- _What you should do_
Which lines of the entries contain the word "orange"? Please list them.

○ ○ ○

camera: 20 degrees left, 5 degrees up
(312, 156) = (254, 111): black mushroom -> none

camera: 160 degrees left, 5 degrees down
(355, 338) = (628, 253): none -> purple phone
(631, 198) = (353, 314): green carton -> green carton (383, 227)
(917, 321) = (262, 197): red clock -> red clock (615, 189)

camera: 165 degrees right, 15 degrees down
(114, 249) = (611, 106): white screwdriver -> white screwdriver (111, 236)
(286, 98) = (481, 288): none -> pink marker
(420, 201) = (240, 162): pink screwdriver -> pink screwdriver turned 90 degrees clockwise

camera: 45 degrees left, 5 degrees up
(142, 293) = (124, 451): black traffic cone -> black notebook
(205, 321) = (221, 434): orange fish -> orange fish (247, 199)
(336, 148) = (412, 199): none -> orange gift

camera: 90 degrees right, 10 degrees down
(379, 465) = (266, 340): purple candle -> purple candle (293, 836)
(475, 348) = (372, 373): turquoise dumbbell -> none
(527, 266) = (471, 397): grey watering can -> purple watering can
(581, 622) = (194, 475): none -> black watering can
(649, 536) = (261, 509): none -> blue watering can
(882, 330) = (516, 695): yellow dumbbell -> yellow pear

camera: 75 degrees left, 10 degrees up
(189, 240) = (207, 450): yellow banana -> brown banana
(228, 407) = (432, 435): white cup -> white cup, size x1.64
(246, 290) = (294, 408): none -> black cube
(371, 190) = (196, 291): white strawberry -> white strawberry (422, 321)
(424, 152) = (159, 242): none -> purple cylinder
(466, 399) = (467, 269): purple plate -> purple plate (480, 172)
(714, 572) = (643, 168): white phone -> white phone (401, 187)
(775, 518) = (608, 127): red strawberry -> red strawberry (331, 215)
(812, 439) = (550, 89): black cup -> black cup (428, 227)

○ ○ ○

- _Solution to this exercise_
(205, 321) = (221, 434): orange fish -> orange fish (247, 199)
(336, 148) = (412, 199): none -> orange gift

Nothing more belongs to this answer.